§ How to complete this task
Give back the line below containing "(173, 121) = (179, 280): white" and every later line, exactly.

(Object correspondence data)
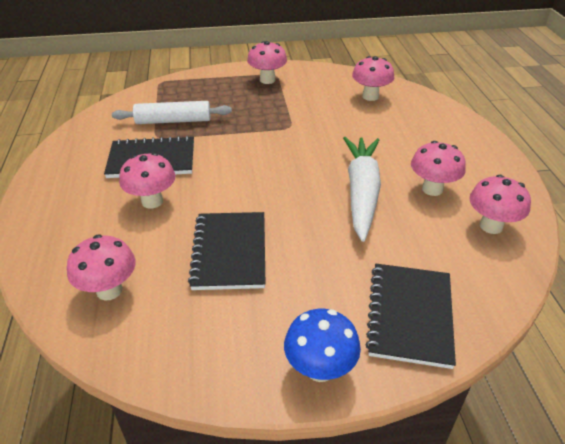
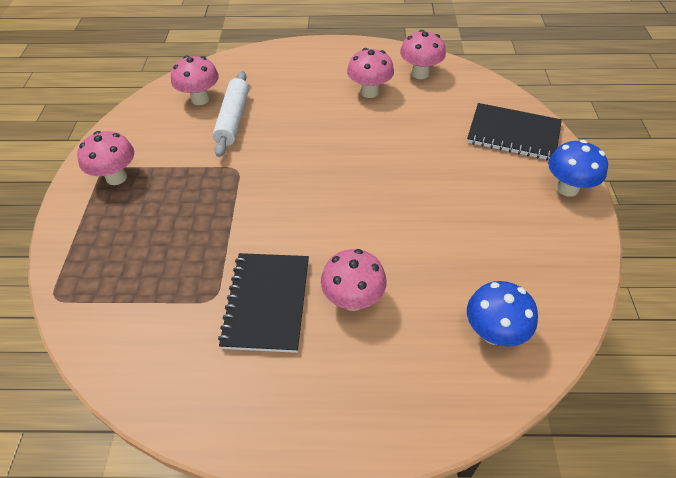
camera: 80 degrees left, 10 degrees up
(109, 290) = (493, 333): pink mushroom -> blue mushroom
(173, 121) = (179, 280): white rolling pin -> white rolling pin (233, 119)
(230, 252) = (441, 233): black notebook -> none
(361, 192) = (366, 134): white carrot -> none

§ Solution
(173, 121) = (179, 280): white rolling pin -> white rolling pin (233, 119)
(230, 252) = (441, 233): black notebook -> none
(361, 192) = (366, 134): white carrot -> none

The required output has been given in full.